#### Aim of the task:
Write every record out again exactly, and keep images out of it.
Start of Given data
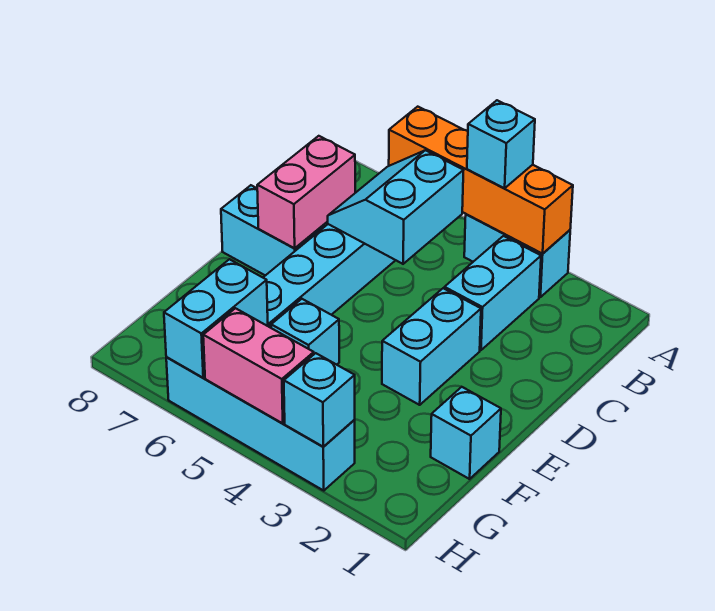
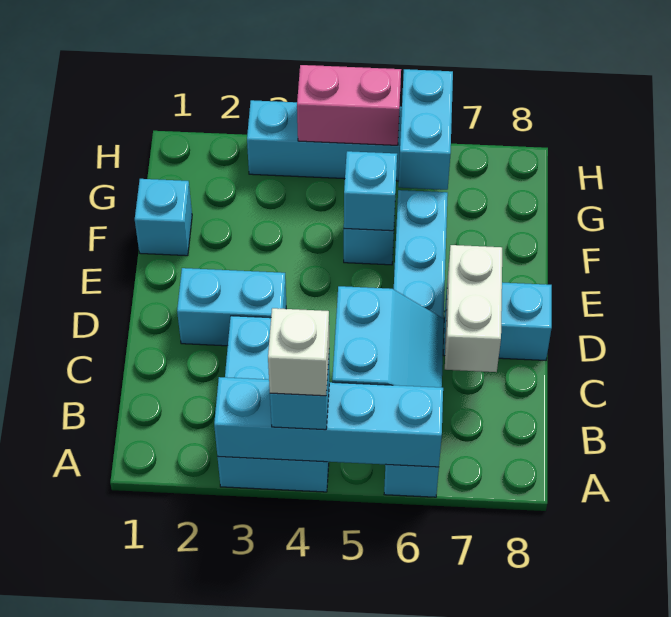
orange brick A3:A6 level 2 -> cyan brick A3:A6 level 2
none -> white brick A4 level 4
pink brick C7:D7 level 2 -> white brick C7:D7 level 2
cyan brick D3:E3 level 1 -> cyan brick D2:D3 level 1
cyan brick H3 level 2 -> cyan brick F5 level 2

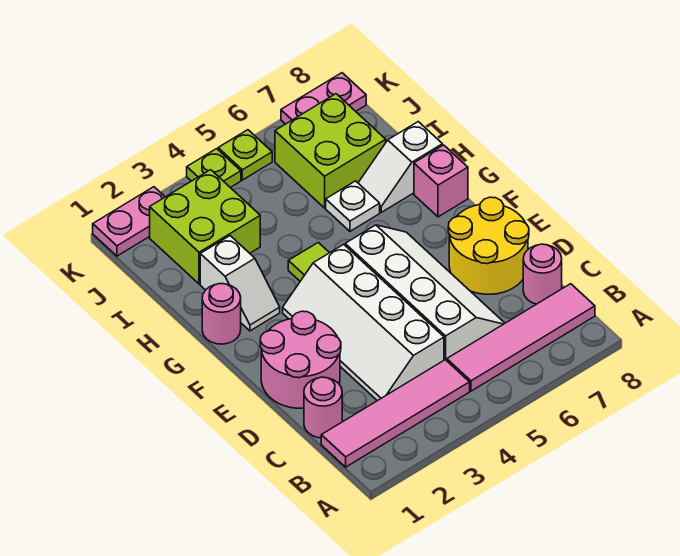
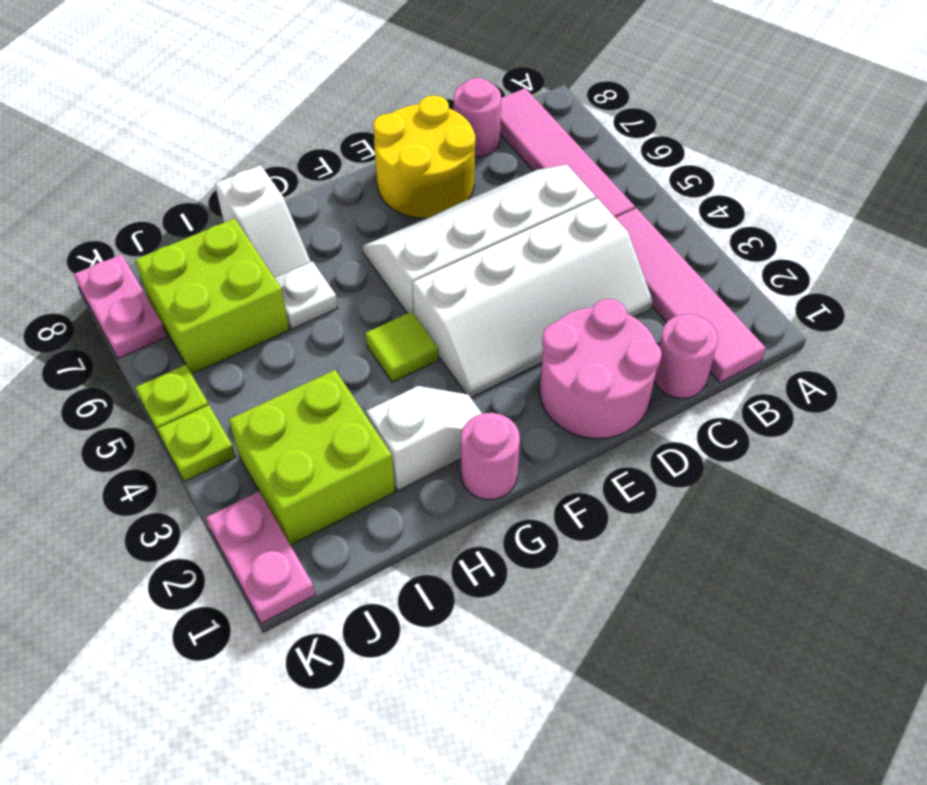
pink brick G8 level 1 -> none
End of Given data
#### Response to this exercise:
orange brick A3:A6 level 2 -> cyan brick A3:A6 level 2
none -> white brick A4 level 4
pink brick C7:D7 level 2 -> white brick C7:D7 level 2
cyan brick D3:E3 level 1 -> cyan brick D2:D3 level 1
cyan brick H3 level 2 -> cyan brick F5 level 2

pink brick G8 level 1 -> none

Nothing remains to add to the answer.